[[ Supplied material open ]]
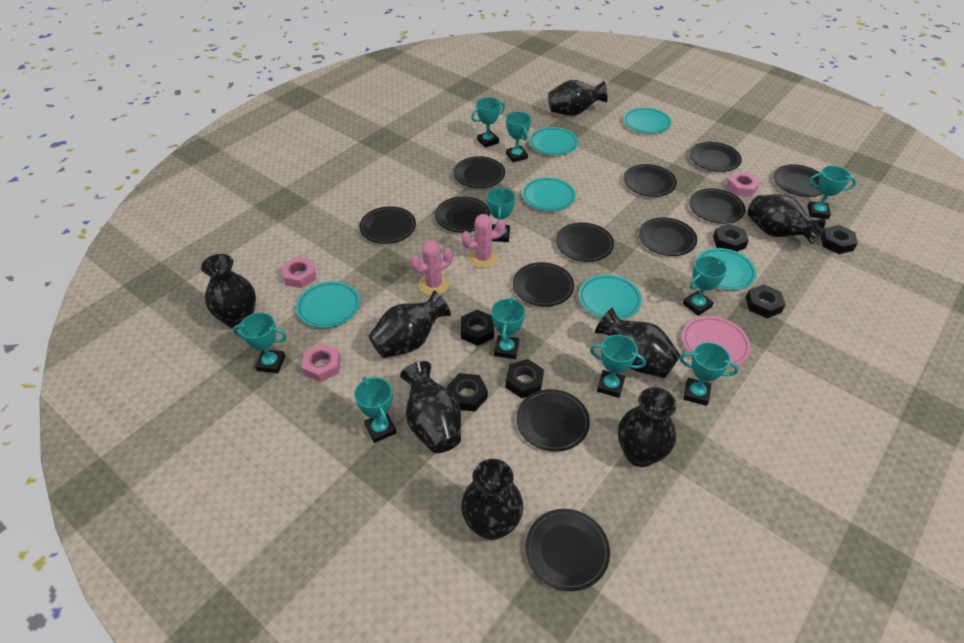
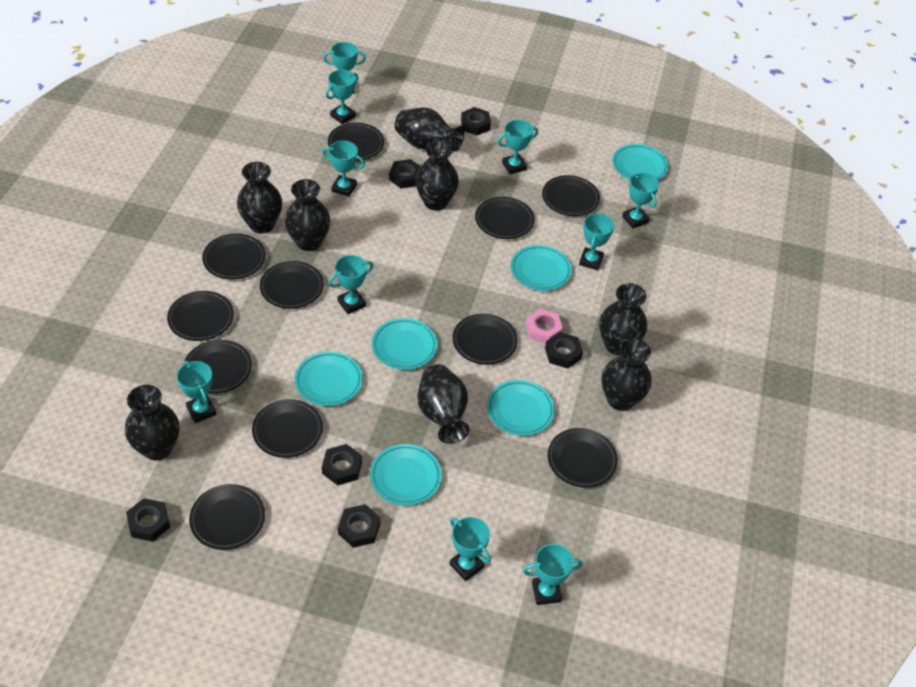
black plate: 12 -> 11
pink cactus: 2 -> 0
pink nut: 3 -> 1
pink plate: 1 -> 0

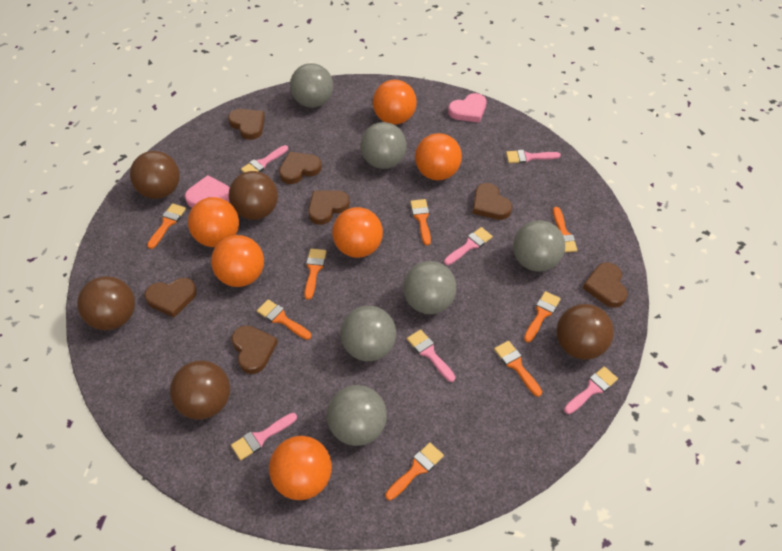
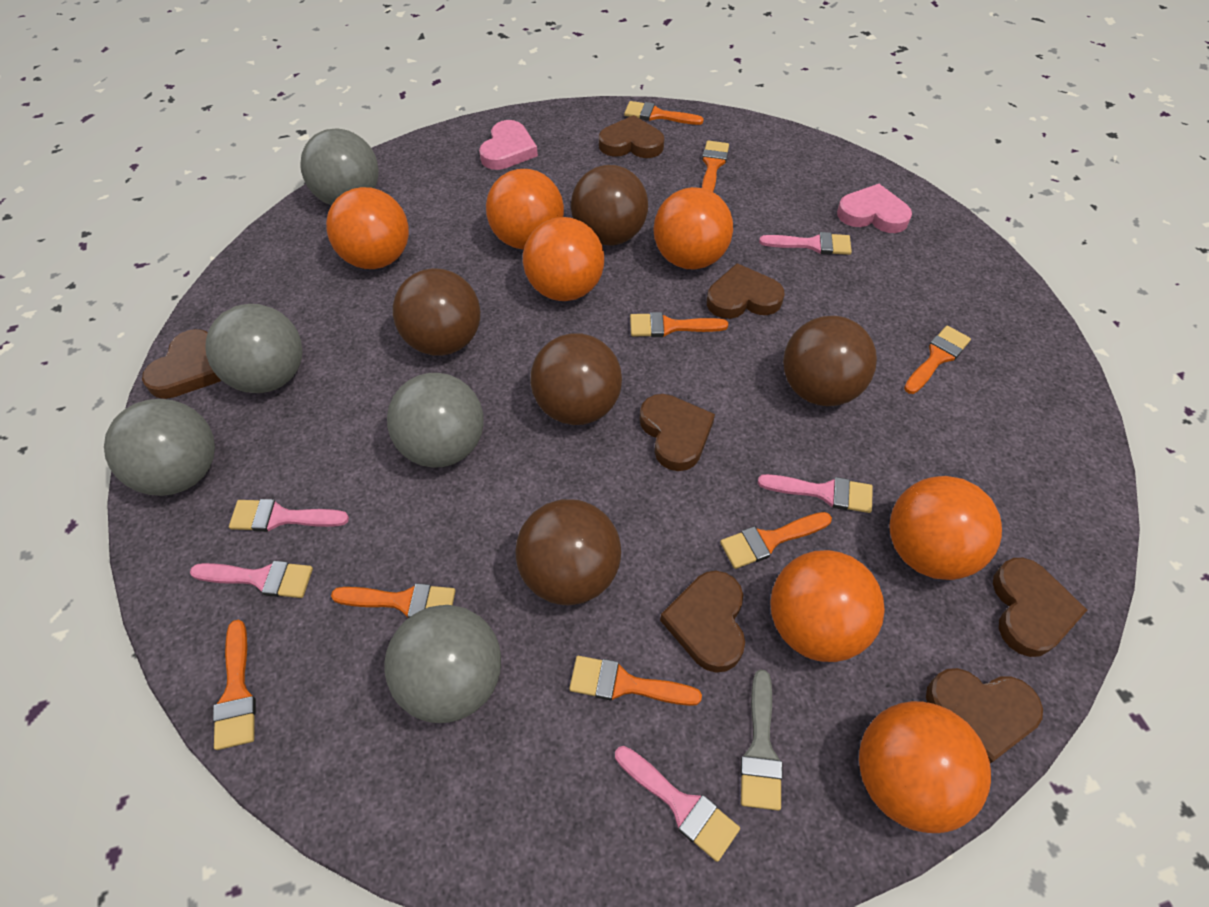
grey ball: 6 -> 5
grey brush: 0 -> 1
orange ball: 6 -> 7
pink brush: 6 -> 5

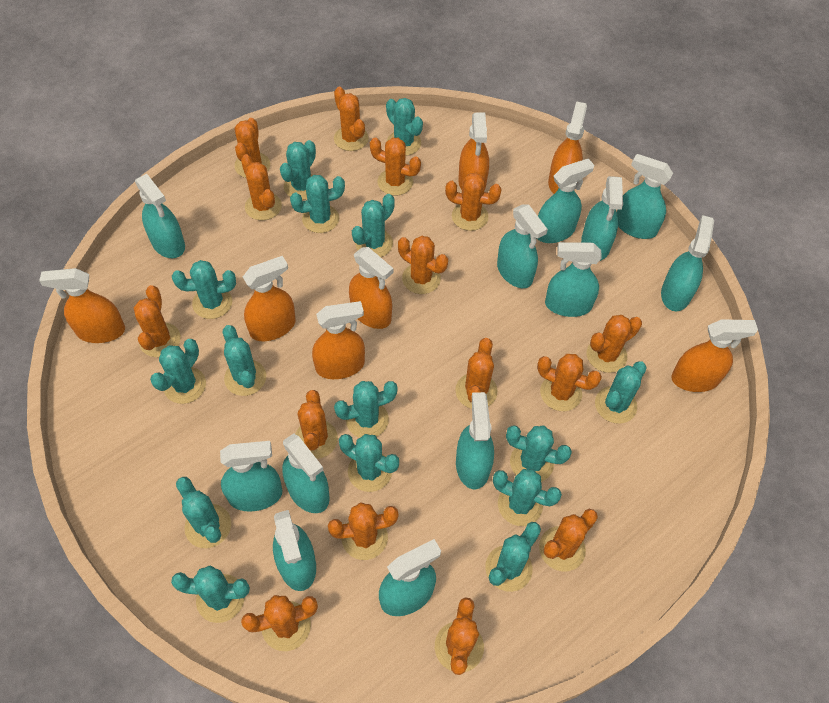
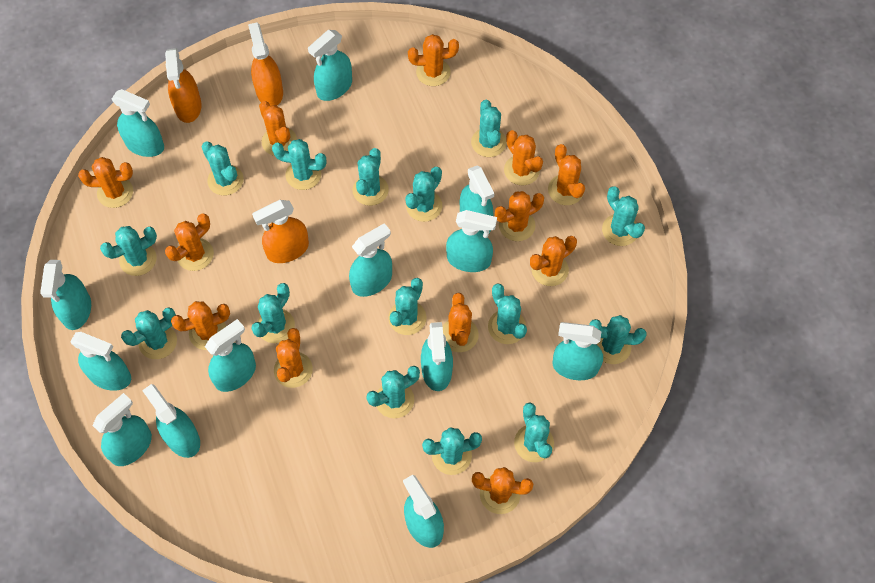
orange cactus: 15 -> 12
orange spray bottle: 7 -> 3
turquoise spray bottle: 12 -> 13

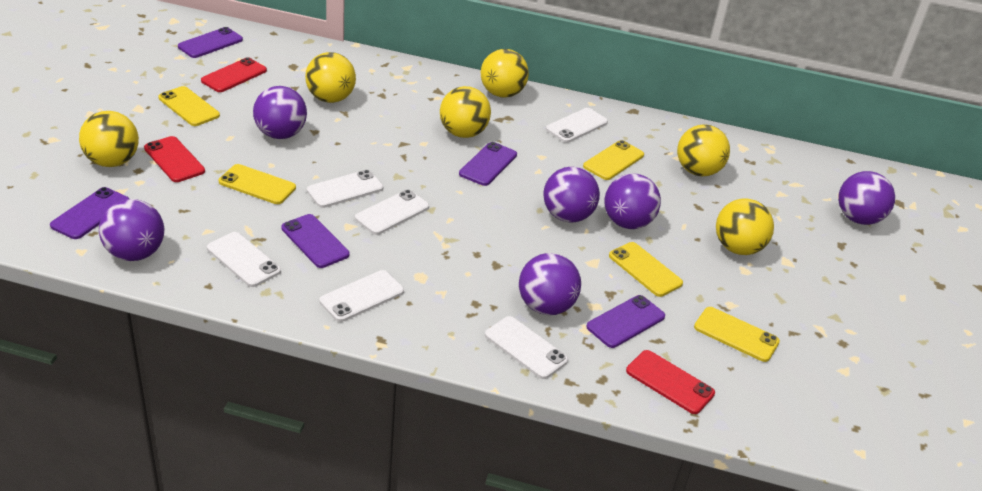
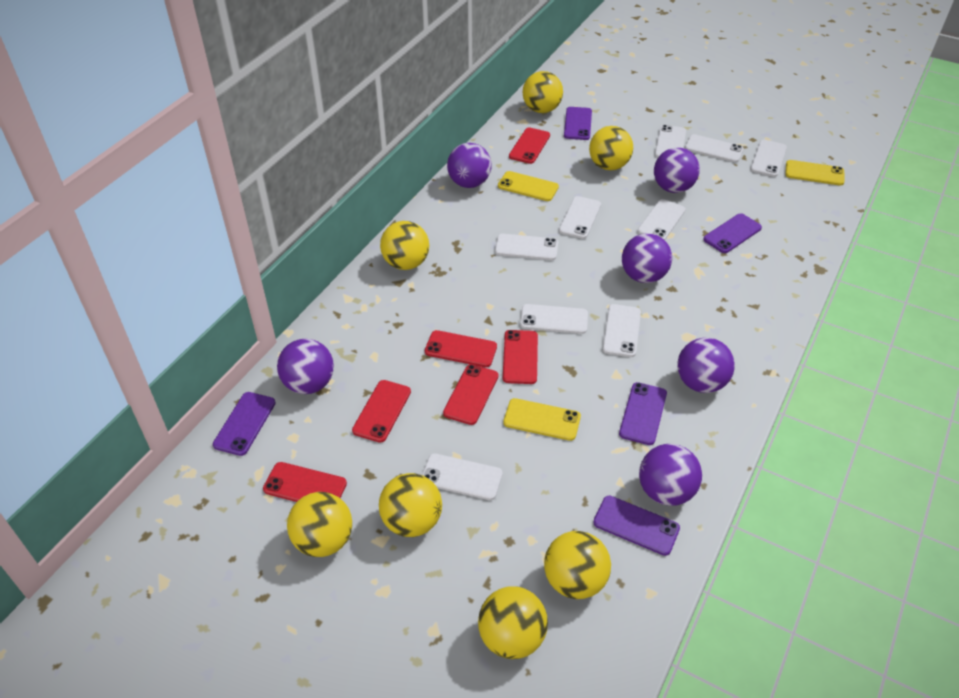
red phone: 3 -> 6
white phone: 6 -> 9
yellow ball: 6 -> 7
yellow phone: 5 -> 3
[[ Supplied material closed ]]
## Exercise details
Find the lines above that hold "ball", then copy each of them.

## Result for this exercise
grey ball: 6 -> 5
orange ball: 6 -> 7
yellow ball: 6 -> 7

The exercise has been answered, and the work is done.